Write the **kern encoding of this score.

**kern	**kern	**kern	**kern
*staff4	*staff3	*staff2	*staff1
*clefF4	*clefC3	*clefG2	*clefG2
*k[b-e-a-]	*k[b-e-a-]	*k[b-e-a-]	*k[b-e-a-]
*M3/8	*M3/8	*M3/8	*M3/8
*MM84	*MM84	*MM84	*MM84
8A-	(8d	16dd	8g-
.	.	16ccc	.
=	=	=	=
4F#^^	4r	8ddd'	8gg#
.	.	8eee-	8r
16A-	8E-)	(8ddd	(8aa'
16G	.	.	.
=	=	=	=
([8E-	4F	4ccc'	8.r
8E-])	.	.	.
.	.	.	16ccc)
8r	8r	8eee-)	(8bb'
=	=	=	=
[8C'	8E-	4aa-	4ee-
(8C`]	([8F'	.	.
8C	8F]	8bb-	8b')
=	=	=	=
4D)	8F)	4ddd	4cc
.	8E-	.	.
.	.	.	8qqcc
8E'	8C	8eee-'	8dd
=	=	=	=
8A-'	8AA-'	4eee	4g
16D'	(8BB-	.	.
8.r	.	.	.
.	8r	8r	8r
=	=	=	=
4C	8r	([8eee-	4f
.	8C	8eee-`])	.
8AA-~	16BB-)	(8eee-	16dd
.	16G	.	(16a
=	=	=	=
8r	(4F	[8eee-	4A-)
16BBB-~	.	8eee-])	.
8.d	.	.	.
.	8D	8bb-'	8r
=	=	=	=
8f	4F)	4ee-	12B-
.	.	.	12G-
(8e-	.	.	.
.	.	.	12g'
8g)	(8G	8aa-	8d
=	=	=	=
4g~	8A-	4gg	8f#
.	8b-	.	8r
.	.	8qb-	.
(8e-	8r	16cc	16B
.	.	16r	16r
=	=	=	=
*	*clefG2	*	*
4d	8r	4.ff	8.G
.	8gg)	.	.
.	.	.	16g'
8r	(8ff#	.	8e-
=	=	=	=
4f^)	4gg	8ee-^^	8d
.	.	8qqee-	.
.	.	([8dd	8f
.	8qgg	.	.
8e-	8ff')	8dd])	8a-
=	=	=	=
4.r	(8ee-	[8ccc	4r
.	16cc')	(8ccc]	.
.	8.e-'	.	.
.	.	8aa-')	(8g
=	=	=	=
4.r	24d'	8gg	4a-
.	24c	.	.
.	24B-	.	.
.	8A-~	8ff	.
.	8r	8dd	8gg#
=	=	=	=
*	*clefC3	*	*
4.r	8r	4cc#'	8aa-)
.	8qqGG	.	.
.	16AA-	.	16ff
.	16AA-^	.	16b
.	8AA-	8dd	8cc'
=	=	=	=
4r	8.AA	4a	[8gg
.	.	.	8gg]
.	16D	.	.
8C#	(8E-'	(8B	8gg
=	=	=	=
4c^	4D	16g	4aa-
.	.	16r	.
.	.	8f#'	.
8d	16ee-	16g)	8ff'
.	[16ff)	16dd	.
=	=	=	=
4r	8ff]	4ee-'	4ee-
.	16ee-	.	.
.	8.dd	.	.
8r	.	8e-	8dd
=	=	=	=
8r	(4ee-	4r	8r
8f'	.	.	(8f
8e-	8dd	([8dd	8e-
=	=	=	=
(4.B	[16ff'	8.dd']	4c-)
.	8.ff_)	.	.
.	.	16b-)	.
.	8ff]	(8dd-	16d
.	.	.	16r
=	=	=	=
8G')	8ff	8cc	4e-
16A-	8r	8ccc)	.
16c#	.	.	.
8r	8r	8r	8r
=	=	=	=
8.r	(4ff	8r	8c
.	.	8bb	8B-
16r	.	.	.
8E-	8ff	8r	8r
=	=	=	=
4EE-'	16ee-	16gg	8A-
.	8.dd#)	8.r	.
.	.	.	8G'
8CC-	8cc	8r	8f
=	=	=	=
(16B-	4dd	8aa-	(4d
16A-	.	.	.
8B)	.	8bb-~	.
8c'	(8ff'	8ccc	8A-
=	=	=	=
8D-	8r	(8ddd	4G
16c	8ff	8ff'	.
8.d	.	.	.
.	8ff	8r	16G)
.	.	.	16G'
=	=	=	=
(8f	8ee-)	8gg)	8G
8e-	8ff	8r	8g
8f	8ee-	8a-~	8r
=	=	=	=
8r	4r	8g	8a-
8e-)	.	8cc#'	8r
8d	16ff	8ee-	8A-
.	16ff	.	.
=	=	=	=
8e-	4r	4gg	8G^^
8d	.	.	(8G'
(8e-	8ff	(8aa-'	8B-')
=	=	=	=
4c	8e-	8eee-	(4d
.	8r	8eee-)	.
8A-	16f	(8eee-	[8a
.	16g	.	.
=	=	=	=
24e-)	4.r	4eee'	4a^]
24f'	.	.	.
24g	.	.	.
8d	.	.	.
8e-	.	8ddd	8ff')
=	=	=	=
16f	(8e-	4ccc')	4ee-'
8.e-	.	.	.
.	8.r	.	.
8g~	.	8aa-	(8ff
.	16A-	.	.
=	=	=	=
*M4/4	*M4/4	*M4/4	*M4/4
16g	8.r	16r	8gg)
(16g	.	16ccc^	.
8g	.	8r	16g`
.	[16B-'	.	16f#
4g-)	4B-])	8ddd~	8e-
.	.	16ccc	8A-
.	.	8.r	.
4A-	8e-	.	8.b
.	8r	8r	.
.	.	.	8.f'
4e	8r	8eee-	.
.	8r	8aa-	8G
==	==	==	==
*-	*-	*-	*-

* * *

**Your task:** Count the lines in the entries above that contain the string "kern", and give only the number.

**Solved exercise:** 2